== Segment start ==
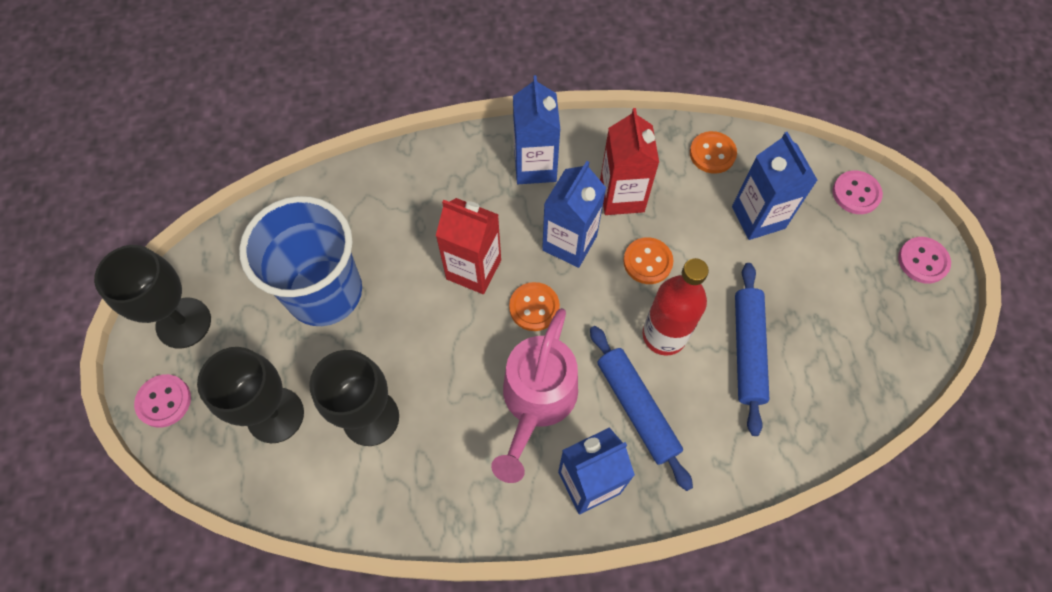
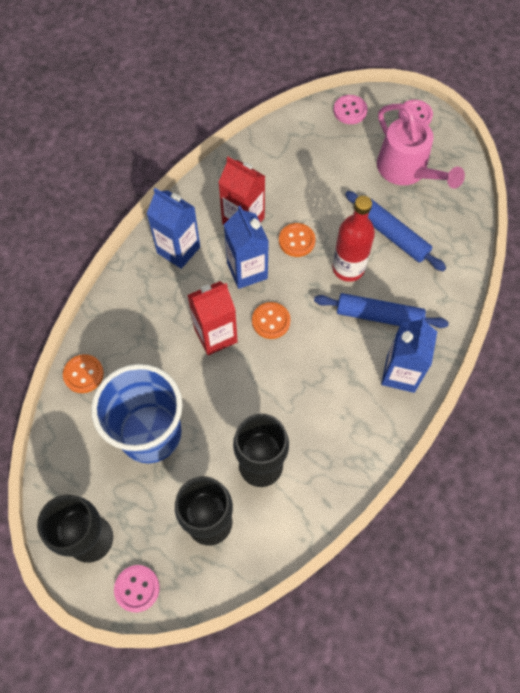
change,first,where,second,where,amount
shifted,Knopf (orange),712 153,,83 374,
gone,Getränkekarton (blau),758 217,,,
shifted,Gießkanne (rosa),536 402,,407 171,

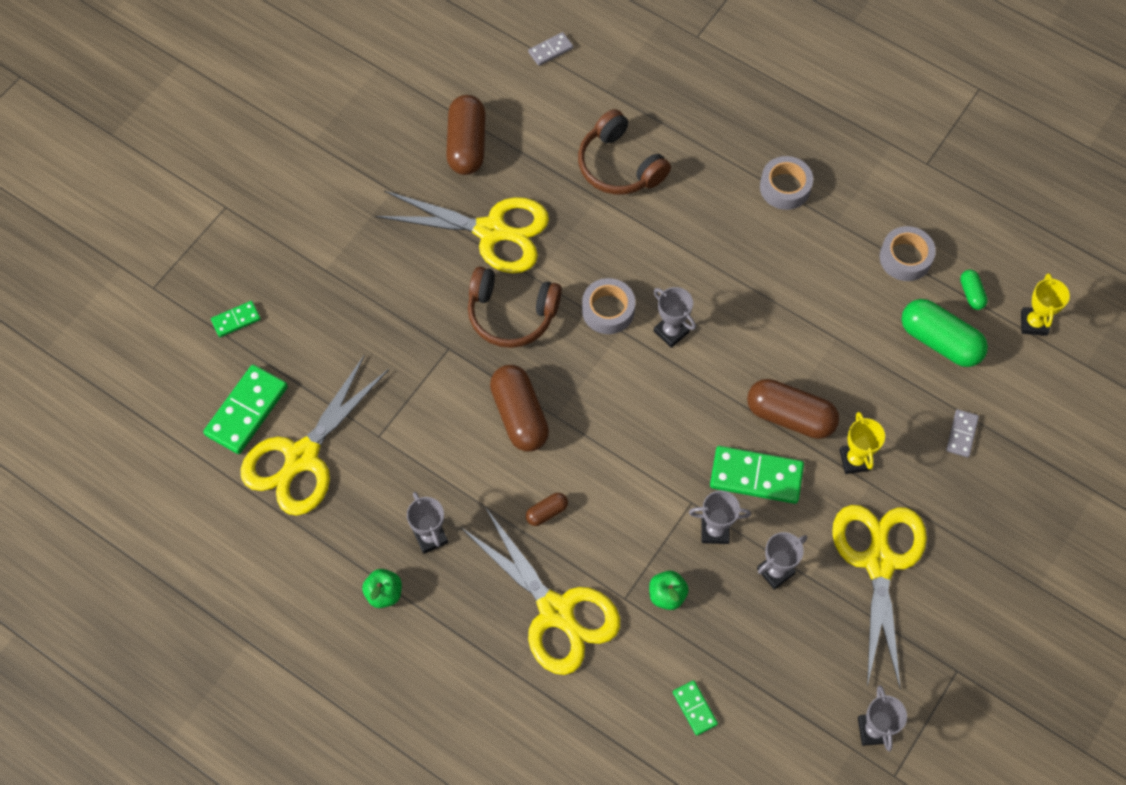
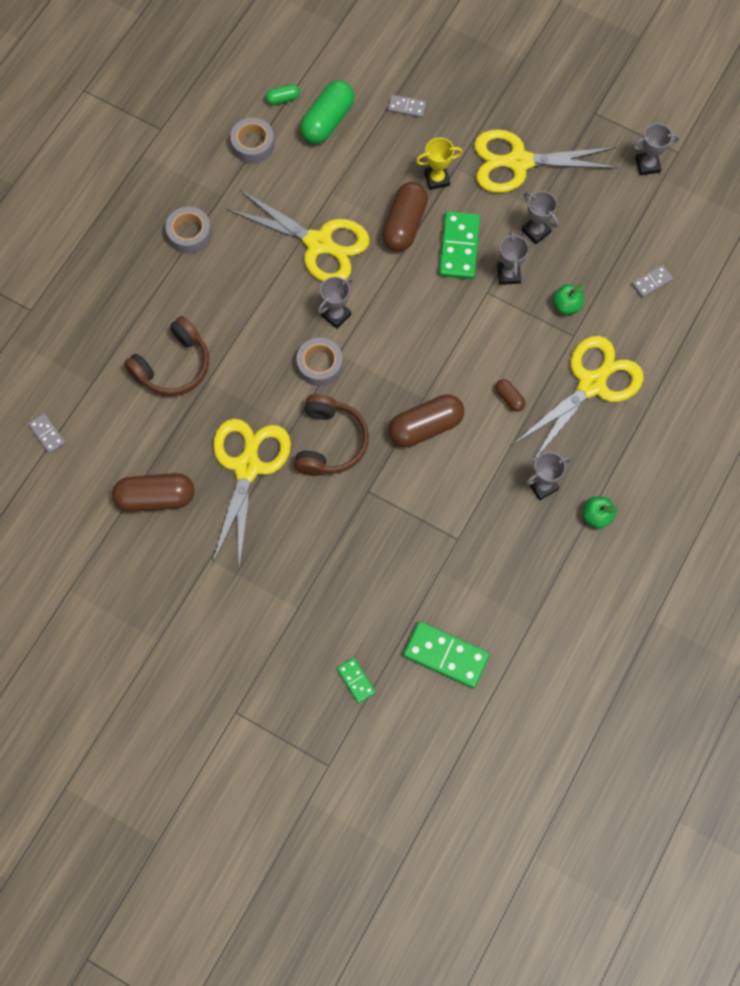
change,first,where,second,where,amount
gone,Pokal (gelb),1033 323,,,
shifted,Schere (gelb),301 458,,319 244,
repainted,Dominostein (grün),695 708,Dominostein (grau),651 282,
== Segment end ==
Apart from the images, the entries above must be returned without alteration.

change,first,where,second,where,amount
shifted,Knopf (orange),712 153,,83 374,
gone,Getränkekarton (blau),758 217,,,
shifted,Gießkanne (rosa),536 402,,407 171,

change,first,where,second,where,amount
gone,Pokal (gelb),1033 323,,,
shifted,Schere (gelb),301 458,,319 244,
repainted,Dominostein (grün),695 708,Dominostein (grau),651 282,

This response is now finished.